Top of Listed entries
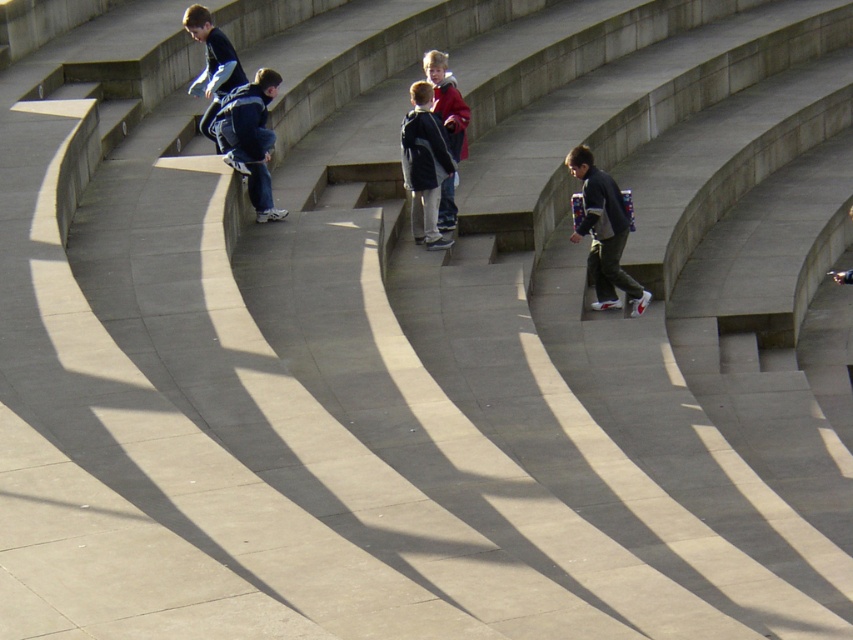
Is point (602, 216) farther from camera compared to point (248, 157)?

No, (602, 216) is closer to viewer.

I want to click on dark gray fabric backpack at center, so click(604, 234).

Which is more to the right, dark blue hoodie at center or red matte jacket at center?

red matte jacket at center

Looking at this image, is dark blue hoodie at center above red matte jacket at center?

No.

Does point (280, 212) lie behind point (448, 196)?

No, (280, 212) is in front of (448, 196).

I want to click on dark blue hoodie at center, so click(x=250, y=138).

Does dark gray fabric backpack at center have a greater height compared to dark blue jacket at center?

No, dark gray fabric backpack at center is not taller than dark blue jacket at center.

Can you confirm if dark gray fabric backpack at center is smaller than dark blue jacket at center?

No, dark gray fabric backpack at center is not smaller than dark blue jacket at center.

Identify the location of dark gray fabric backpack at center. (604, 234).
Bottom of Listed entries
## Exercise details
Can you turn all of the data above into a numbered list with one line per item, skipping the blank lines and leaving out the picture?

## Task output
1. Is point (602, 216) farther from camera compared to point (248, 157)?
2. No, (602, 216) is closer to viewer.
3. I want to click on dark gray fabric backpack at center, so click(604, 234).
4. Which is more to the right, dark blue hoodie at center or red matte jacket at center?
5. red matte jacket at center
6. Looking at this image, is dark blue hoodie at center above red matte jacket at center?
7. No.
8. Does point (280, 212) lie behind point (448, 196)?
9. No, (280, 212) is in front of (448, 196).
10. I want to click on dark blue hoodie at center, so click(x=250, y=138).
11. Does dark gray fabric backpack at center have a greater height compared to dark blue jacket at center?
12. No, dark gray fabric backpack at center is not taller than dark blue jacket at center.
13. Can you confirm if dark gray fabric backpack at center is smaller than dark blue jacket at center?
14. No, dark gray fabric backpack at center is not smaller than dark blue jacket at center.
15. Identify the location of dark gray fabric backpack at center. (604, 234).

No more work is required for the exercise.